REQUIRED ACTION
Transcribe each record exactly as it appears.

DATA FOR REVIEW
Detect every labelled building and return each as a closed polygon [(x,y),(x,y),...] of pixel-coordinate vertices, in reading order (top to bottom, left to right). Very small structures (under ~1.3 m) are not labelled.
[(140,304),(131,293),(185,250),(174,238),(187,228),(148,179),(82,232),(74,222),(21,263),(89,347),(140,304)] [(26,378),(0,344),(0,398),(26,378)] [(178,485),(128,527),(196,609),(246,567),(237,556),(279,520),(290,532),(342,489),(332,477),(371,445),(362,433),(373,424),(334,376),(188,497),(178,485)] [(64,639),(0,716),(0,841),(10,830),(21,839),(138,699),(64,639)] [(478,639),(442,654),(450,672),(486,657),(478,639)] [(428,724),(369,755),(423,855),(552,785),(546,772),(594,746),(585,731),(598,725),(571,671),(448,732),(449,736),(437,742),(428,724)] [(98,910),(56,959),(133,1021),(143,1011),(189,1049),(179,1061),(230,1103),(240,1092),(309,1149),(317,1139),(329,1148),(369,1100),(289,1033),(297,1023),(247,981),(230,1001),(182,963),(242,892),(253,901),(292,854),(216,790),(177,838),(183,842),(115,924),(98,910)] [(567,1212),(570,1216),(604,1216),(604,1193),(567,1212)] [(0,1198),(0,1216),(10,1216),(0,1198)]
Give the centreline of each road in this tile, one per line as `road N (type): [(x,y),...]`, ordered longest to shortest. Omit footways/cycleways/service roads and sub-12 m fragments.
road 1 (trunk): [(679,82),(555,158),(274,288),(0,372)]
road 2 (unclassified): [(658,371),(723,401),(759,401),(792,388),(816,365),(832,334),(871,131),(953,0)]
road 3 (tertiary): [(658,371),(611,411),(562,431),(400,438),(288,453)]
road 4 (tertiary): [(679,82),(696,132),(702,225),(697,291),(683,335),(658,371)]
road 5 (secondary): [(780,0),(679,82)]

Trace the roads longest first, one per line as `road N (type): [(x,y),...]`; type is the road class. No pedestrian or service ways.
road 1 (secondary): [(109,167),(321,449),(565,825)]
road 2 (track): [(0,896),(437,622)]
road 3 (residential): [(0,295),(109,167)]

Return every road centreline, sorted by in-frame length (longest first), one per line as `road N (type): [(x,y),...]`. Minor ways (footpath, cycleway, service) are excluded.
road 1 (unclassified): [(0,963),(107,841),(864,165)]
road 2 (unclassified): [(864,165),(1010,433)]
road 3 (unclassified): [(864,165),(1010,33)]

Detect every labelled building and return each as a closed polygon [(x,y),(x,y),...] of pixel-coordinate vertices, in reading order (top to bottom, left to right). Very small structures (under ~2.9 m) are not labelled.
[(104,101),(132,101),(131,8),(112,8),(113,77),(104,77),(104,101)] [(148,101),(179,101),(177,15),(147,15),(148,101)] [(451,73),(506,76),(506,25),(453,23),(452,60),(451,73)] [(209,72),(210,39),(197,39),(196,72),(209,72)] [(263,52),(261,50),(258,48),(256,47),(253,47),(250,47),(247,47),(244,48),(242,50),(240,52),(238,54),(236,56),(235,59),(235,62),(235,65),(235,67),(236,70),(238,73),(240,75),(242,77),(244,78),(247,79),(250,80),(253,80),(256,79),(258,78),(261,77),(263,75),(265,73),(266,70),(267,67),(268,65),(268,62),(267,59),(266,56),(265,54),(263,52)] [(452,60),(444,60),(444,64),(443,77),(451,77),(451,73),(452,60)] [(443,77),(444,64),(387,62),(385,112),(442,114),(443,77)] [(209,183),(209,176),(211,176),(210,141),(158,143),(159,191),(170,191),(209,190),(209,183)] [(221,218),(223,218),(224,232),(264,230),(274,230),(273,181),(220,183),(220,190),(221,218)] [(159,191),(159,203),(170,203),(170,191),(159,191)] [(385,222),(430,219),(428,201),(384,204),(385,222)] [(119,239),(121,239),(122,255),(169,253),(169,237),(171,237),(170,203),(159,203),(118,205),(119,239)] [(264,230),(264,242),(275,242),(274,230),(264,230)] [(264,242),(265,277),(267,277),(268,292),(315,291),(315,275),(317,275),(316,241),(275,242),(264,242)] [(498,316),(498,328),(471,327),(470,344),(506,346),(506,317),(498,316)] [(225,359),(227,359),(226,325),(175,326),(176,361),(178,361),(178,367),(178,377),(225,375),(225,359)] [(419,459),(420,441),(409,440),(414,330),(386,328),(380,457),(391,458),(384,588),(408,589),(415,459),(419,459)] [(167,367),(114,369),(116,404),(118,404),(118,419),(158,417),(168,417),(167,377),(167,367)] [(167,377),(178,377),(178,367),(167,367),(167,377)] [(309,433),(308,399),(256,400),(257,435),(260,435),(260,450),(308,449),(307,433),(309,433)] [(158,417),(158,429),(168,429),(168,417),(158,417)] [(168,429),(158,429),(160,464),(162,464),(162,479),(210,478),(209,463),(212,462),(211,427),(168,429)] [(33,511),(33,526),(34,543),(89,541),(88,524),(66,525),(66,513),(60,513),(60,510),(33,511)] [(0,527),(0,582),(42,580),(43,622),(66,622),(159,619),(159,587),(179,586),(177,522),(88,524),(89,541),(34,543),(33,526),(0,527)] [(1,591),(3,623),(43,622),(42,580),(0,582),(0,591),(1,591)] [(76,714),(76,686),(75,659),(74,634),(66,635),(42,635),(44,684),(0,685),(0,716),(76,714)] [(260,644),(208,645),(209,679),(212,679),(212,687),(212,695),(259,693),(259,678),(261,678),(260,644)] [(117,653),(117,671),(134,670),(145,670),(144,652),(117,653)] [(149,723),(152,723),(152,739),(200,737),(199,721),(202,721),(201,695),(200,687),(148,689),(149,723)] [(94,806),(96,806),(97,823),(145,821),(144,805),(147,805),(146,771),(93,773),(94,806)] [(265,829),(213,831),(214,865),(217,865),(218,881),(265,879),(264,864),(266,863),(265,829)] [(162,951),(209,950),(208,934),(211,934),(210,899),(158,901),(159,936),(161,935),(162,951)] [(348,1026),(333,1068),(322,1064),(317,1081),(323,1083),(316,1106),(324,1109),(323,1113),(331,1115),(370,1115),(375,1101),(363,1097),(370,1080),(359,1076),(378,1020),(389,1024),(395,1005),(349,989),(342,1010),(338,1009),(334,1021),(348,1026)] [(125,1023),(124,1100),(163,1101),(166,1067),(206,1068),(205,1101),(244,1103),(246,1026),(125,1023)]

SOLUTION TO THE EXERCISE
Detect every labelled building and return each as a closed polygon [(x,y),(x,y),...] of pixel-coordinate vertices, in reading order (top to bottom, left to right). Very small structures (under ~1.3 m) are not labelled.
[(140,304),(131,293),(185,250),(174,238),(187,228),(148,179),(82,232),(74,222),(21,263),(89,347),(140,304)] [(26,378),(0,344),(0,398),(26,378)] [(178,485),(128,527),(196,609),(246,567),(237,556),(279,520),(290,532),(342,489),(332,477),(371,445),(362,433),(373,424),(334,376),(188,497),(178,485)] [(64,639),(0,716),(0,841),(10,830),(21,839),(138,699),(64,639)] [(478,639),(442,654),(450,672),(486,657),(478,639)] [(428,724),(369,755),(423,855),(552,785),(546,772),(594,746),(585,731),(598,725),(571,671),(448,732),(449,736),(437,742),(428,724)] [(98,910),(56,959),(133,1021),(143,1011),(189,1049),(179,1061),(230,1103),(240,1092),(309,1149),(317,1139),(329,1148),(369,1100),(289,1033),(297,1023),(247,981),(230,1001),(182,963),(242,892),(253,901),(292,854),(216,790),(177,838),(183,842),(115,924),(98,910)] [(567,1212),(570,1216),(604,1216),(604,1193),(567,1212)] [(0,1198),(0,1216),(10,1216),(0,1198)]
Give the centreline of each road in this tile, one per line as `road N (type): [(x,y),...]`, ordered longest to shortest. Omit footways/cycleways/service roads and sub-12 m fragments.
road 1 (trunk): [(679,82),(555,158),(274,288),(0,372)]
road 2 (unclassified): [(658,371),(723,401),(759,401),(792,388),(816,365),(832,334),(871,131),(953,0)]
road 3 (tertiary): [(658,371),(611,411),(562,431),(400,438),(288,453)]
road 4 (tertiary): [(679,82),(696,132),(702,225),(697,291),(683,335),(658,371)]
road 5 (secondary): [(780,0),(679,82)]

Trace the roads longest first, one per line as `road N (type): [(x,y),...]`; type is the road class. No pedestrian or service ways.
road 1 (secondary): [(109,167),(321,449),(565,825)]
road 2 (track): [(0,896),(437,622)]
road 3 (residential): [(0,295),(109,167)]

Return every road centreline, sorted by in-frame length (longest first), one per line as `road N (type): [(x,y),...]`. Minor ways (footpath, cycleway, service) are excluded.
road 1 (unclassified): [(0,963),(107,841),(864,165)]
road 2 (unclassified): [(864,165),(1010,433)]
road 3 (unclassified): [(864,165),(1010,33)]

Detect every labelled building and return each as a closed polygon [(x,y),(x,y),...] of pixel-coordinate vertices, in reading order (top to bottom, left to right). Very small structures (under ~2.9 m) are not labelled.
[(104,101),(132,101),(131,8),(112,8),(113,77),(104,77),(104,101)] [(148,101),(179,101),(177,15),(147,15),(148,101)] [(451,73),(506,76),(506,25),(453,23),(452,60),(451,73)] [(209,72),(210,39),(197,39),(196,72),(209,72)] [(263,52),(261,50),(258,48),(256,47),(253,47),(250,47),(247,47),(244,48),(242,50),(240,52),(238,54),(236,56),(235,59),(235,62),(235,65),(235,67),(236,70),(238,73),(240,75),(242,77),(244,78),(247,79),(250,80),(253,80),(256,79),(258,78),(261,77),(263,75),(265,73),(266,70),(267,67),(268,65),(268,62),(267,59),(266,56),(265,54),(263,52)] [(452,60),(444,60),(444,64),(443,77),(451,77),(451,73),(452,60)] [(443,77),(444,64),(387,62),(385,112),(442,114),(443,77)] [(209,183),(209,176),(211,176),(210,141),(158,143),(159,191),(170,191),(209,190),(209,183)] [(221,218),(223,218),(224,232),(264,230),(274,230),(273,181),(220,183),(220,190),(221,218)] [(159,191),(159,203),(170,203),(170,191),(159,191)] [(385,222),(430,219),(428,201),(384,204),(385,222)] [(119,239),(121,239),(122,255),(169,253),(169,237),(171,237),(170,203),(159,203),(118,205),(119,239)] [(264,230),(264,242),(275,242),(274,230),(264,230)] [(264,242),(265,277),(267,277),(268,292),(315,291),(315,275),(317,275),(316,241),(275,242),(264,242)] [(498,316),(498,328),(471,327),(470,344),(506,346),(506,317),(498,316)] [(225,359),(227,359),(226,325),(175,326),(176,361),(178,361),(178,367),(178,377),(225,375),(225,359)] [(419,459),(420,441),(409,440),(414,330),(386,328),(380,457),(391,458),(384,588),(408,589),(415,459),(419,459)] [(167,367),(114,369),(116,404),(118,404),(118,419),(158,417),(168,417),(167,377),(167,367)] [(167,377),(178,377),(178,367),(167,367),(167,377)] [(309,433),(308,399),(256,400),(257,435),(260,435),(260,450),(308,449),(307,433),(309,433)] [(158,417),(158,429),(168,429),(168,417),(158,417)] [(168,429),(158,429),(160,464),(162,464),(162,479),(210,478),(209,463),(212,462),(211,427),(168,429)] [(33,511),(33,526),(34,543),(89,541),(88,524),(66,525),(66,513),(60,513),(60,510),(33,511)] [(0,527),(0,582),(42,580),(43,622),(66,622),(159,619),(159,587),(179,586),(177,522),(88,524),(89,541),(34,543),(33,526),(0,527)] [(1,591),(3,623),(43,622),(42,580),(0,582),(0,591),(1,591)] [(76,714),(76,686),(75,659),(74,634),(66,635),(42,635),(44,684),(0,685),(0,716),(76,714)] [(260,644),(208,645),(209,679),(212,679),(212,687),(212,695),(259,693),(259,678),(261,678),(260,644)] [(117,653),(117,671),(134,670),(145,670),(144,652),(117,653)] [(149,723),(152,723),(152,739),(200,737),(199,721),(202,721),(201,695),(200,687),(148,689),(149,723)] [(94,806),(96,806),(97,823),(145,821),(144,805),(147,805),(146,771),(93,773),(94,806)] [(265,829),(213,831),(214,865),(217,865),(218,881),(265,879),(264,864),(266,863),(265,829)] [(162,951),(209,950),(208,934),(211,934),(210,899),(158,901),(159,936),(161,935),(162,951)] [(348,1026),(333,1068),(322,1064),(317,1081),(323,1083),(316,1106),(324,1109),(323,1113),(331,1115),(370,1115),(375,1101),(363,1097),(370,1080),(359,1076),(378,1020),(389,1024),(395,1005),(349,989),(342,1010),(338,1009),(334,1021),(348,1026)] [(125,1023),(124,1100),(163,1101),(166,1067),(206,1068),(205,1101),(244,1103),(246,1026),(125,1023)]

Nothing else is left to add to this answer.